### What is required:
A line containing "purple cone [446,231,481,273]" appears in the material below. Return exactly every line from the first through that one, and only those.

___

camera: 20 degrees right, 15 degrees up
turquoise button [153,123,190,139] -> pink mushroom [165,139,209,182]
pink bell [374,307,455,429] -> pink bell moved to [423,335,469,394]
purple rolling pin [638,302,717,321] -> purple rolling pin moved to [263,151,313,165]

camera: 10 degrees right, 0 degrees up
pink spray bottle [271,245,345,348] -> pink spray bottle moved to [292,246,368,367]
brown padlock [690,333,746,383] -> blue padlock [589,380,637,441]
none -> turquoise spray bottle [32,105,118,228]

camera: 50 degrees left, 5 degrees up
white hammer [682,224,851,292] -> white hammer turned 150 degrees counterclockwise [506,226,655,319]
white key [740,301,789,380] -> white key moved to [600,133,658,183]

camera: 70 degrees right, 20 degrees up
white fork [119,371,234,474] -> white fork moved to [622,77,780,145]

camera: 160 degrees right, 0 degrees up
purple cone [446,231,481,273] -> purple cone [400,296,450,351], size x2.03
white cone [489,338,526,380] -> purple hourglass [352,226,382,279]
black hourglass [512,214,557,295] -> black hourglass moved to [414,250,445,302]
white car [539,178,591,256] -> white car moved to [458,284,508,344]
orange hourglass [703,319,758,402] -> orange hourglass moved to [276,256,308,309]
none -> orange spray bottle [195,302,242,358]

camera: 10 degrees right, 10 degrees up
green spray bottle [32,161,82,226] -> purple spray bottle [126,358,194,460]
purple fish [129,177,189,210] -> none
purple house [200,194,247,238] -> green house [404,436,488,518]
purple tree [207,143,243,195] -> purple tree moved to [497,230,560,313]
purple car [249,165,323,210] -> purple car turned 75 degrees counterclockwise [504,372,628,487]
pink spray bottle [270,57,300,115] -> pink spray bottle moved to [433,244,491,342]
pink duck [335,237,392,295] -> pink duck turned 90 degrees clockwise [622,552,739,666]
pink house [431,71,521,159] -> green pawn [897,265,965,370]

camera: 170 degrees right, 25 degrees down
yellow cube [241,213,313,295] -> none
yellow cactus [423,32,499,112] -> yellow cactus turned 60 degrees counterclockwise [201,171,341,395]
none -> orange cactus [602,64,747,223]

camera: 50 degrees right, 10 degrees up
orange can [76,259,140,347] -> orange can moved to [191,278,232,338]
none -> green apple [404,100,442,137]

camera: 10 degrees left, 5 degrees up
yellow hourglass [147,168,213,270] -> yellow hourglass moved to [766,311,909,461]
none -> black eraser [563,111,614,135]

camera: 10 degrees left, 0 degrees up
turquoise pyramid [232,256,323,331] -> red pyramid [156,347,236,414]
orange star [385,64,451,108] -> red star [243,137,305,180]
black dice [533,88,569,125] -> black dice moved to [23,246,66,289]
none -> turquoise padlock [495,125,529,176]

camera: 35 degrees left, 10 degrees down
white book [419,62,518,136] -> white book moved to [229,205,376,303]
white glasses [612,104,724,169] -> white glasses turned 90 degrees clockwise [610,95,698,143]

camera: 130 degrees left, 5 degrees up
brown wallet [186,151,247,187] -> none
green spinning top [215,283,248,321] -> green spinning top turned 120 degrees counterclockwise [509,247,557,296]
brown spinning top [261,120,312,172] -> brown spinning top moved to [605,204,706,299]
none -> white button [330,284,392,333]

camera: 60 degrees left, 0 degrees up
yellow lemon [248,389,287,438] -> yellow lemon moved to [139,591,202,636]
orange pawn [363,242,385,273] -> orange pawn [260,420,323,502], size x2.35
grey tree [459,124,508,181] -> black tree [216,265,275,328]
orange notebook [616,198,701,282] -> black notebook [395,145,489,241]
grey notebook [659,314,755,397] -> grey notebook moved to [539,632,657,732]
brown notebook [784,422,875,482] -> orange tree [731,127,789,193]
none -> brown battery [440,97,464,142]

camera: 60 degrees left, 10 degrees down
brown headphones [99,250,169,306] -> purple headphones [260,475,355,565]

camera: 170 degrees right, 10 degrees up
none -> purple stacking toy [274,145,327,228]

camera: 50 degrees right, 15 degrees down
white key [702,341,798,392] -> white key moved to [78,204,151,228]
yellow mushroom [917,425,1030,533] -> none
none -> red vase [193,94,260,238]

___

### Answer for the task:
camera: 20 degrees right, 15 degrees up
turquoise button [153,123,190,139] -> pink mushroom [165,139,209,182]
pink bell [374,307,455,429] -> pink bell moved to [423,335,469,394]
purple rolling pin [638,302,717,321] -> purple rolling pin moved to [263,151,313,165]

camera: 10 degrees right, 0 degrees up
pink spray bottle [271,245,345,348] -> pink spray bottle moved to [292,246,368,367]
brown padlock [690,333,746,383] -> blue padlock [589,380,637,441]
none -> turquoise spray bottle [32,105,118,228]

camera: 50 degrees left, 5 degrees up
white hammer [682,224,851,292] -> white hammer turned 150 degrees counterclockwise [506,226,655,319]
white key [740,301,789,380] -> white key moved to [600,133,658,183]

camera: 70 degrees right, 20 degrees up
white fork [119,371,234,474] -> white fork moved to [622,77,780,145]

camera: 160 degrees right, 0 degrees up
purple cone [446,231,481,273] -> purple cone [400,296,450,351], size x2.03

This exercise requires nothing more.